[Data excerpts]

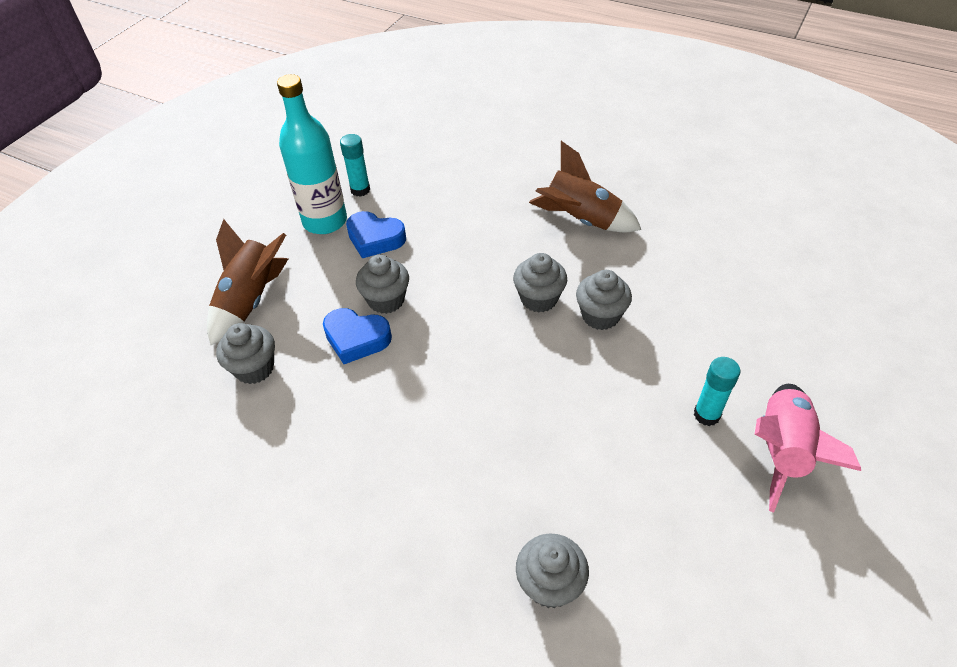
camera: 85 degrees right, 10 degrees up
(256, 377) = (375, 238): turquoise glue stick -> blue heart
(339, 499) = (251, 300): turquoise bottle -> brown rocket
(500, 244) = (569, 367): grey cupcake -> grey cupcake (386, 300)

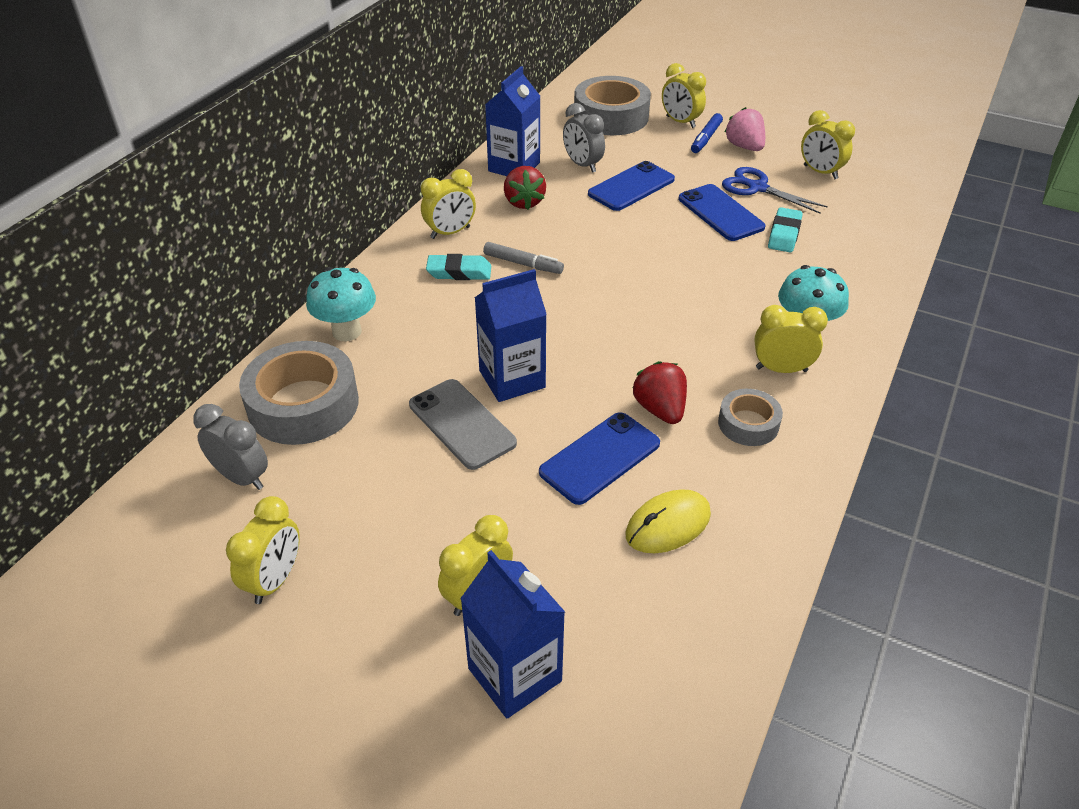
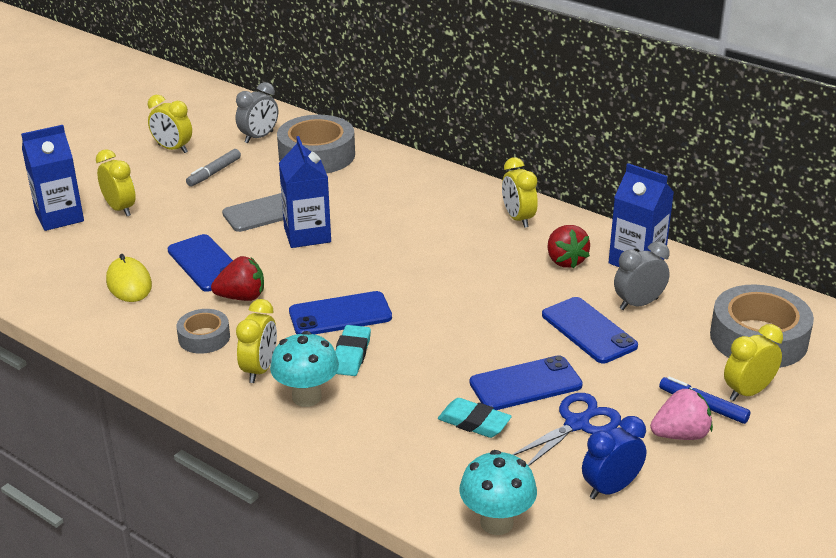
camera: 100 degrees right, 10 degrees down
(347, 331) = (391, 170): turquoise mushroom -> turquoise mushroom (496, 522)
(459, 272) = (455, 220): turquoise eraser -> turquoise eraser (351, 355)
(523, 264) = (459, 252): grey marker -> grey marker (214, 173)
(524, 202) = (565, 261): red strawberry -> red strawberry turned 105 degrees counterclockwise
(664, 329) = (340, 314): none -> blue phone
(820, 172) = (611, 488): yellow clock -> blue clock

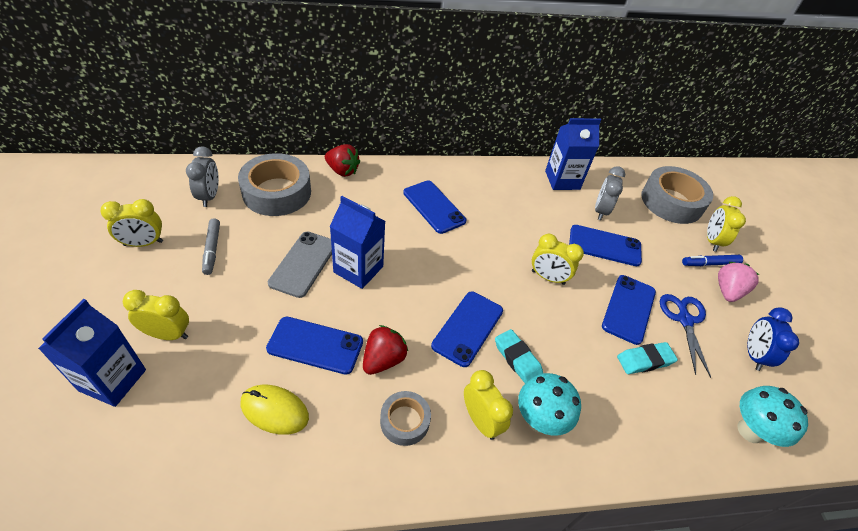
camera: 50 degrees left, 15 degrees up
(447, 222) = (434, 207): none -> blue phone
(518, 219) = (469, 182): yellow clock -> yellow clock (548, 277)
(565, 261) = (531, 200): red strawberry -> red strawberry (342, 171)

* [Written task]:
An unchanged copy of the data, images excluded, is all that should be given.

* [Response to the task]:
camera: 85 degrees right, 10 degrees up
(256, 377) = (375, 238): turquoise glue stick -> blue heart
(339, 499) = (251, 300): turquoise bottle -> brown rocket
(500, 244) = (569, 367): grey cupcake -> grey cupcake (386, 300)

camera: 100 degrees right, 10 degrees down
(347, 331) = (391, 170): turquoise mushroom -> turquoise mushroom (496, 522)
(459, 272) = (455, 220): turquoise eraser -> turquoise eraser (351, 355)
(523, 264) = (459, 252): grey marker -> grey marker (214, 173)
(524, 202) = (565, 261): red strawberry -> red strawberry turned 105 degrees counterclockwise
(664, 329) = (340, 314): none -> blue phone
(820, 172) = (611, 488): yellow clock -> blue clock

camera: 50 degrees left, 15 degrees up
(447, 222) = (434, 207): none -> blue phone
(518, 219) = (469, 182): yellow clock -> yellow clock (548, 277)
(565, 261) = (531, 200): red strawberry -> red strawberry (342, 171)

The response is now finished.